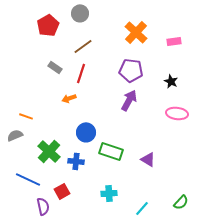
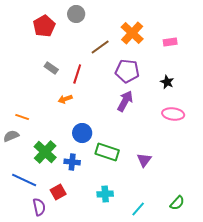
brown line: (83, 46) -> (100, 47), moved
purple triangle: (148, 159) -> (144, 160), turned 35

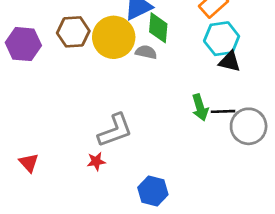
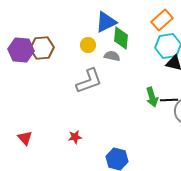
brown hexagon: (73, 32) -> (42, 48), moved
yellow circle: (114, 37) -> (88, 45), size x0.5
gray L-shape: (115, 130) -> (89, 81), moved

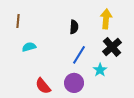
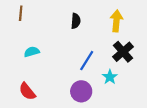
brown line: (18, 21) -> (21, 13), moved
black semicircle: (74, 27) -> (76, 21), moved
red semicircle: (43, 86) -> (27, 91), moved

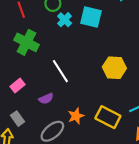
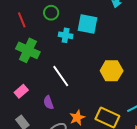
cyan cross: (65, 20) -> (66, 35), moved, turned -32
purple semicircle: (46, 99) -> (48, 102), turned 96

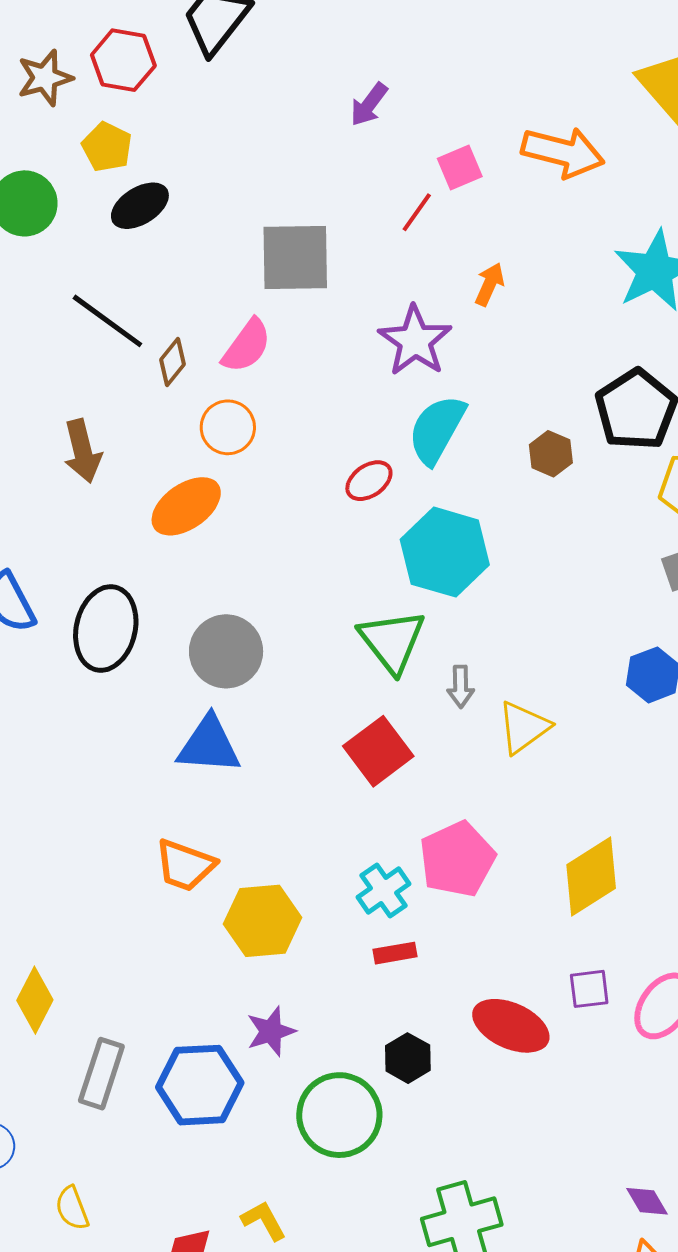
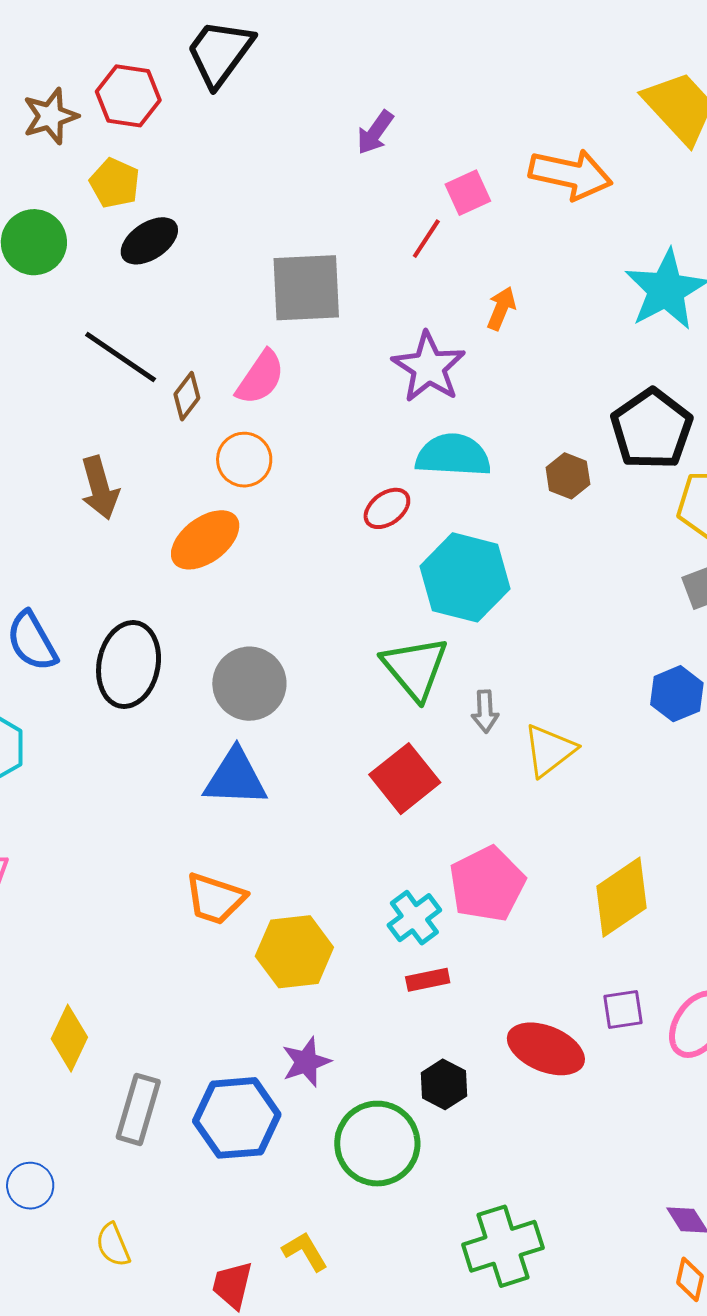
cyan semicircle: (437, 430) -> (453, 455), turned 66

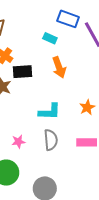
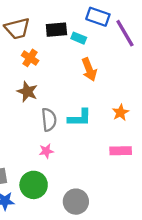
black rectangle: (22, 72) -> (56, 30), moved
gray semicircle: (51, 140) -> (49, 120), moved

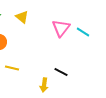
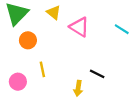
pink triangle: (61, 28) -> (79, 27), moved, turned -36
yellow line: (12, 68) -> (42, 69), turned 64

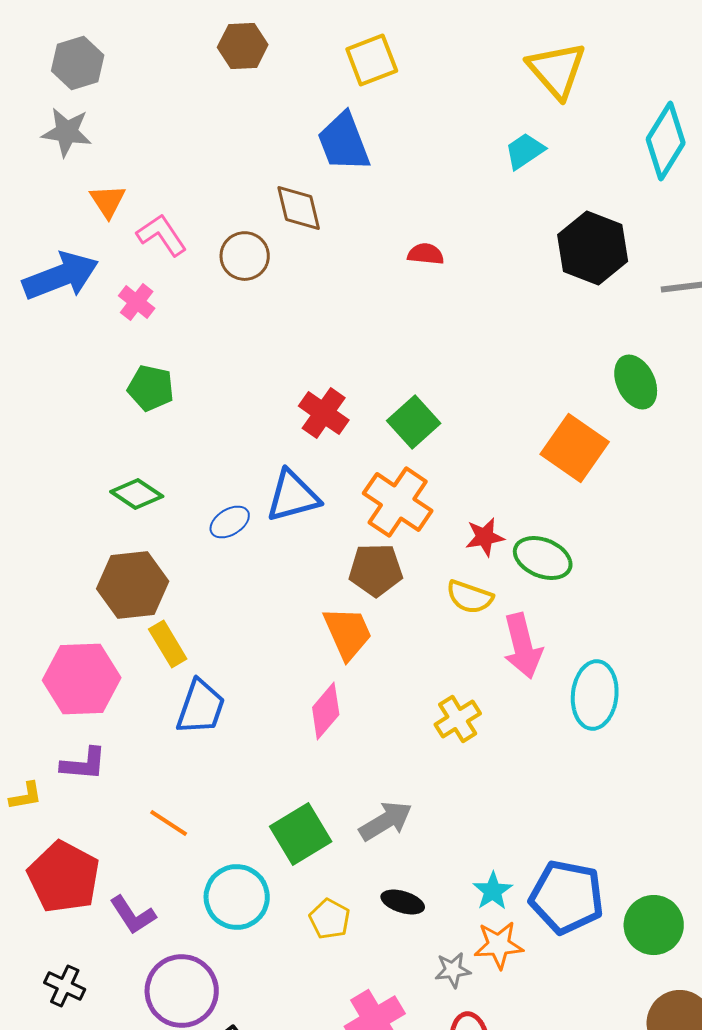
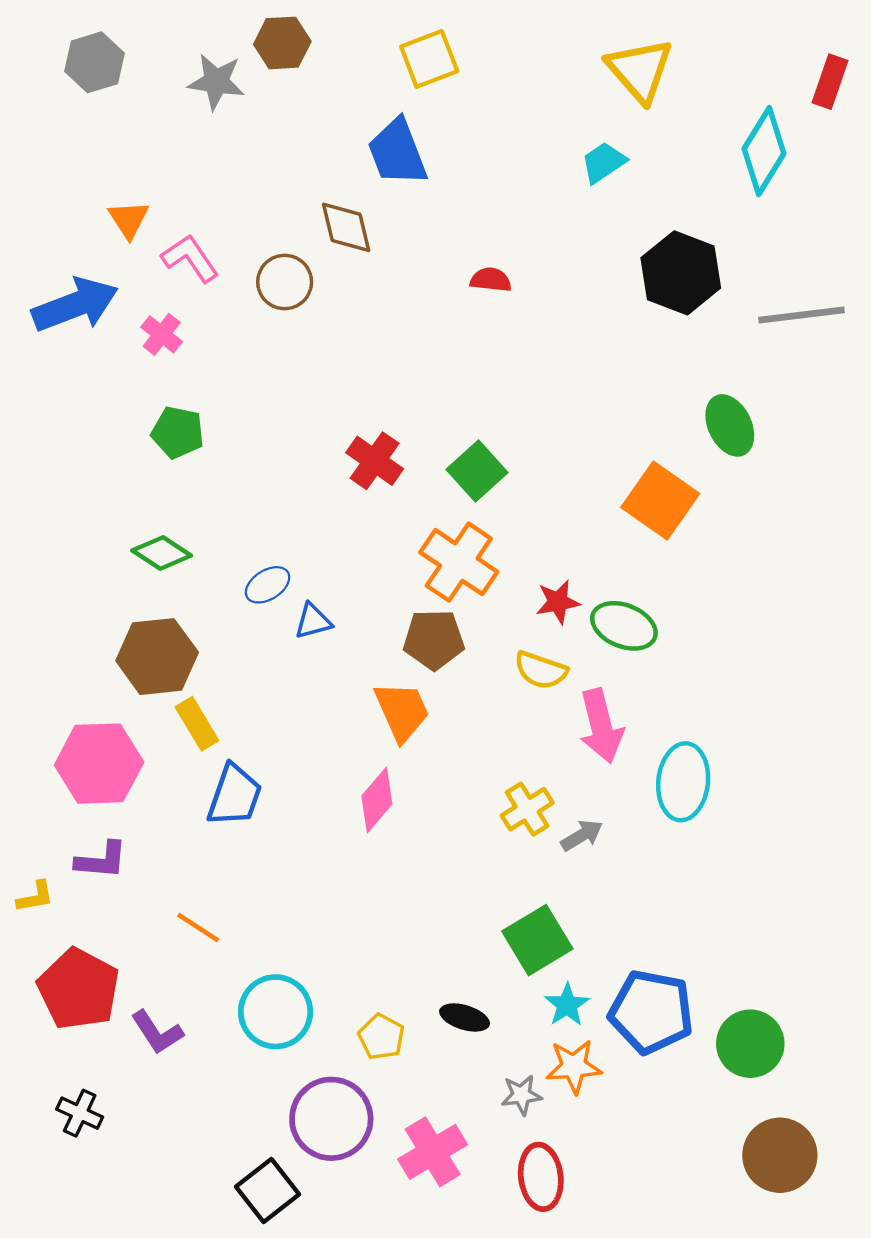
gray star: (67, 132) -> (216, 82), moved
blue triangle: (293, 496) -> (313, 621), moved, size x0.6
gray arrow: (386, 821) -> (582, 835), moved, size x0.7
green square: (301, 834) -> (537, 940), moved
purple circle: (182, 991) -> (331, 1119), moved

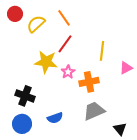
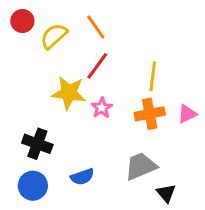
pink triangle: (126, 68) -> (187, 114), moved
orange cross: (89, 82) -> (150, 114), moved
black triangle: (120, 129) -> (166, 193), moved

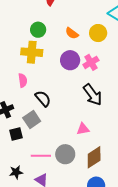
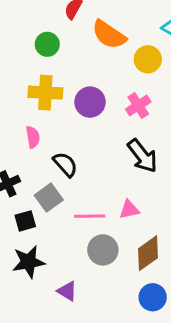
green circle: (38, 30) -> (47, 44), moved
orange semicircle: (72, 33) -> (109, 35), moved, size x1.6
purple circle: (70, 60) -> (90, 102), moved
pink line: (41, 156) -> (90, 216), moved
black star: (16, 172) -> (29, 262), moved, size x1.5

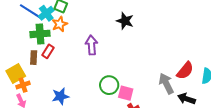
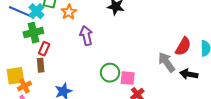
orange star: (60, 24) -> (69, 12), moved
brown rectangle: (34, 58) -> (41, 65), moved
yellow square: (16, 74) -> (15, 76), turned 30

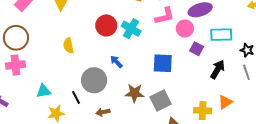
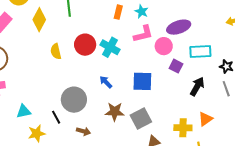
yellow semicircle: (68, 46) -> (56, 51), moved
blue arrow: (116, 62) -> (106, 82), moved
brown arrow: (103, 112) -> (83, 131), turned -152

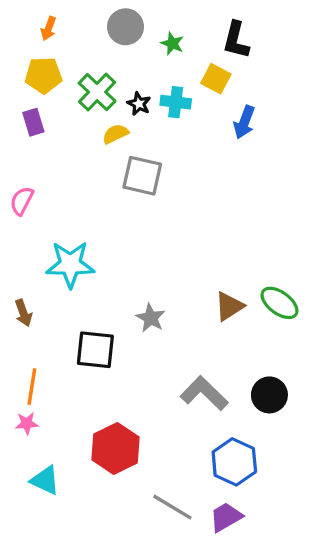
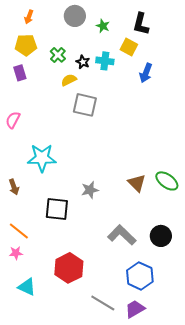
green cross: (97, 92) -> (58, 55), size x0.7
brown triangle: (229, 306) -> (137, 183), turned -42
gray star: (151, 318) -> (90, 190), turned 30
orange line: (32, 387) -> (19, 231), turned -60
════════
TASK TO CARRY OUT
Everything but the pictures is needed: copy the data above exactly.

RESULT FOR THIS EXERCISE
brown line: (83, 46) -> (100, 47), moved
purple triangle: (148, 159) -> (144, 160), turned 35

brown hexagon: (73, 32) -> (42, 48), moved
yellow circle: (114, 37) -> (88, 45), size x0.5
gray L-shape: (115, 130) -> (89, 81), moved

brown line: (18, 21) -> (21, 13), moved
black semicircle: (74, 27) -> (76, 21), moved
red semicircle: (43, 86) -> (27, 91), moved

cyan cross: (65, 20) -> (66, 35), moved, turned -32
purple semicircle: (46, 99) -> (48, 102), turned 96

cyan semicircle: (437, 430) -> (453, 455), turned 66

black rectangle: (22, 72) -> (56, 30), moved
gray semicircle: (51, 140) -> (49, 120), moved

pink triangle: (61, 28) -> (79, 27), moved, turned -36
yellow line: (12, 68) -> (42, 69), turned 64

gray star: (67, 132) -> (216, 82), moved
blue triangle: (293, 496) -> (313, 621), moved, size x0.6
gray arrow: (386, 821) -> (582, 835), moved, size x0.7
green square: (301, 834) -> (537, 940), moved
purple circle: (182, 991) -> (331, 1119), moved

pink triangle: (126, 68) -> (187, 114), moved
orange cross: (89, 82) -> (150, 114), moved
black triangle: (120, 129) -> (166, 193), moved

green circle: (38, 30) -> (47, 44), moved
orange semicircle: (72, 33) -> (109, 35), moved, size x1.6
purple circle: (70, 60) -> (90, 102), moved
pink line: (41, 156) -> (90, 216), moved
black star: (16, 172) -> (29, 262), moved, size x1.5

orange star: (60, 24) -> (69, 12), moved
brown rectangle: (34, 58) -> (41, 65), moved
yellow square: (16, 74) -> (15, 76), turned 30

yellow semicircle: (68, 46) -> (56, 51), moved
blue arrow: (116, 62) -> (106, 82), moved
brown arrow: (103, 112) -> (83, 131), turned -152

green cross: (97, 92) -> (58, 55), size x0.7
brown triangle: (229, 306) -> (137, 183), turned -42
gray star: (151, 318) -> (90, 190), turned 30
orange line: (32, 387) -> (19, 231), turned -60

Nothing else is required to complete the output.